== SUPPLIED MATERIAL ==
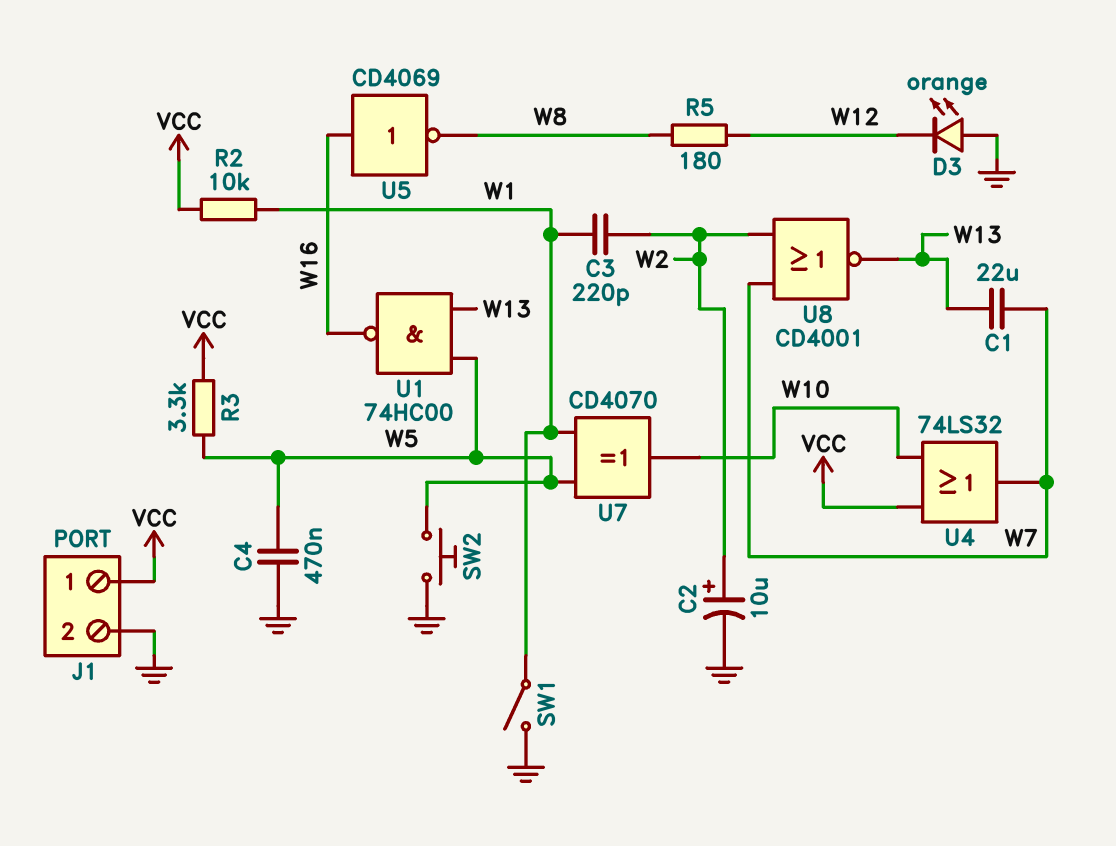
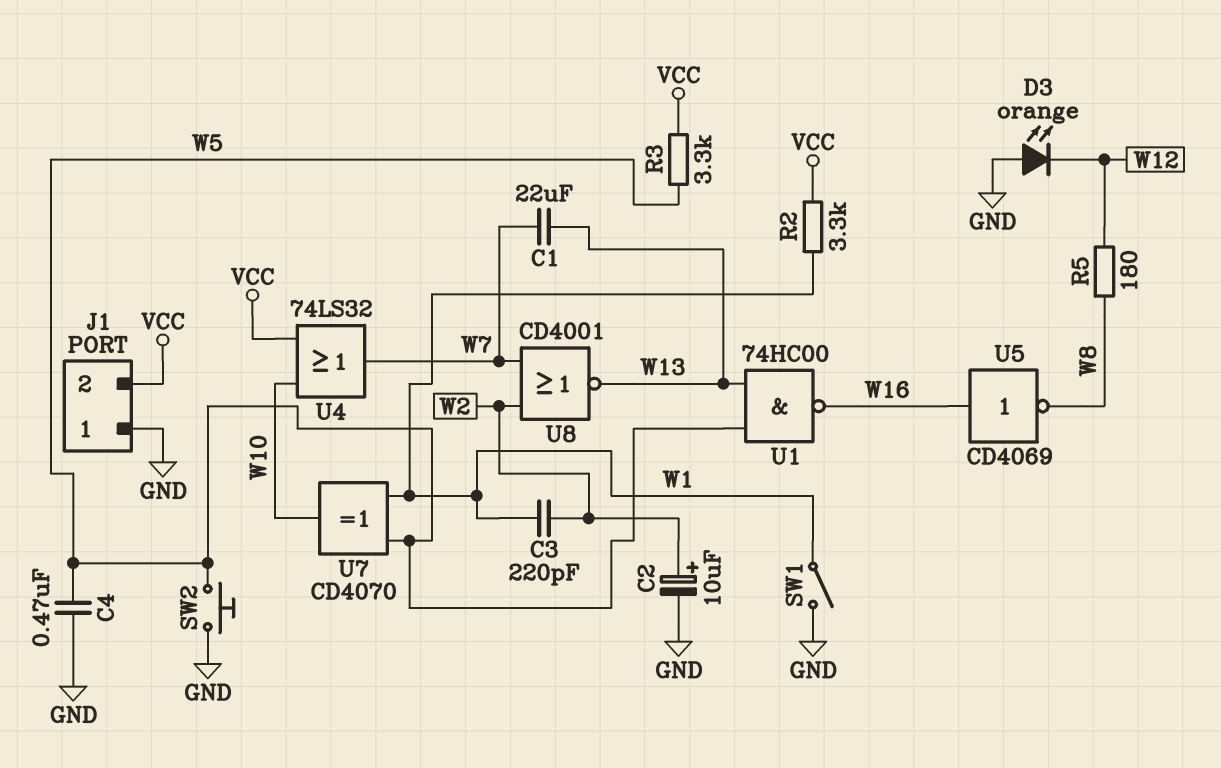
J1 pin 1: VCC -> GND
J1 pin 2: GND -> VCC
R2: 10k (VCC, W1) -> 3.3k (VCC, W1)

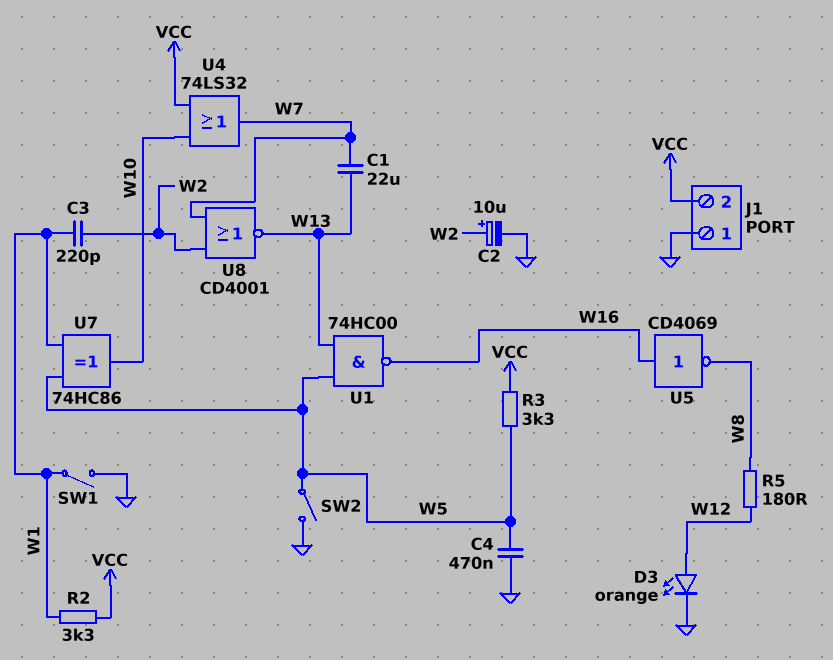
D3: LED orange (A GND, K W12) -> LED orange (A W12, K GND)
SW2: button (GND, W5) -> switch (GND, W5)
U7: XOR CD4070 (in W1, in W5, out W10) -> XOR 74HC86 (in W1, in W5, out W10)

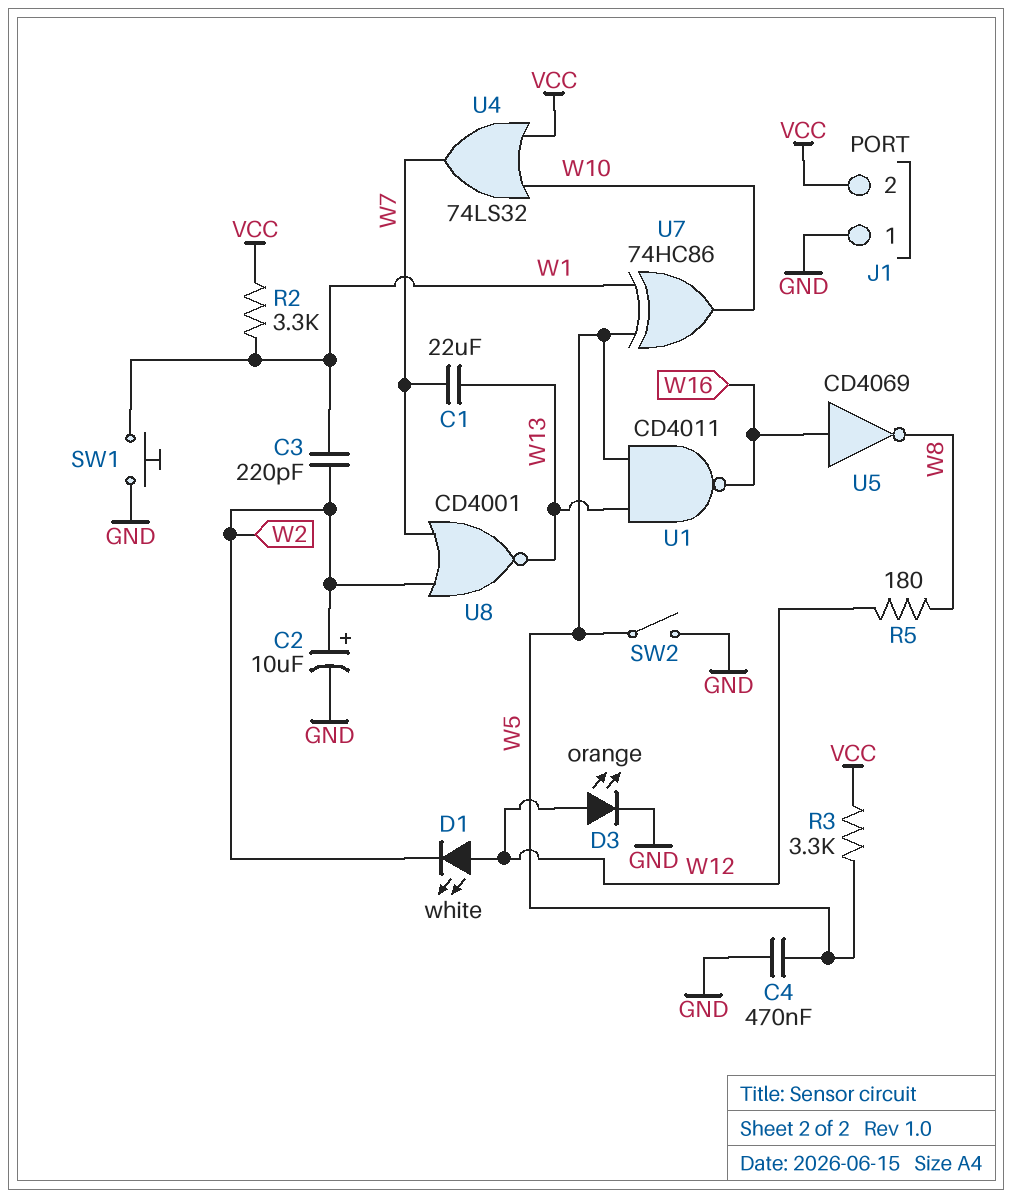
D1: none -> LED white (A W12, K W2)
SW1: switch (GND, W1) -> button (GND, W1)
U1: NAND 74HC00 (in W5, in W13, out W16) -> NAND CD4011 (in W5, in W13, out W16)

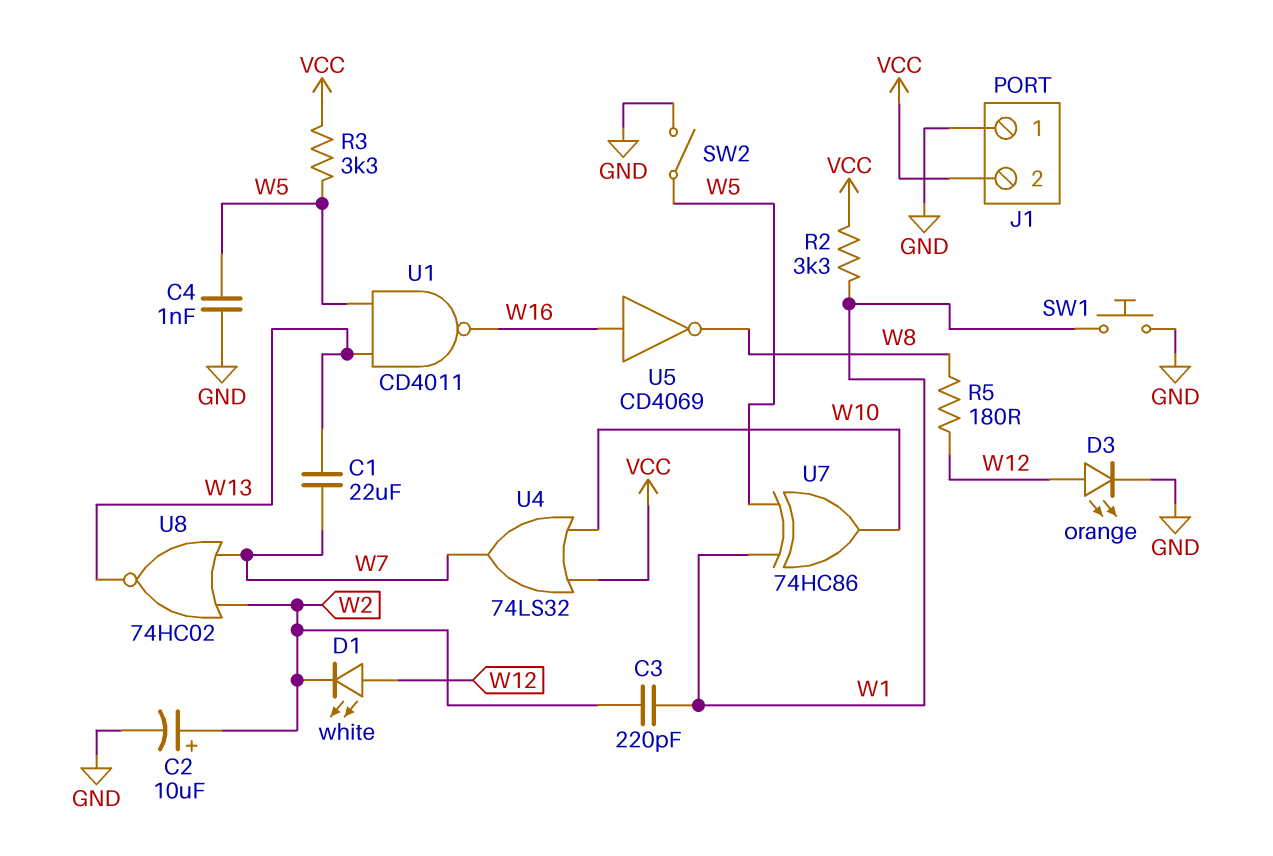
C4: 470nF (GND, W5) -> 1nF (GND, W5)
U8: NOR CD4001 (in W2, in W7, out W13) -> NOR 74HC02 (in W2, in W7, out W13)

== WORK TASK ==
Return only the lines of the records in which the string "switch" appears.

== WRITTEN SOLUTION ==
SW2: button (GND, W5) -> switch (GND, W5)
SW1: switch (GND, W1) -> button (GND, W1)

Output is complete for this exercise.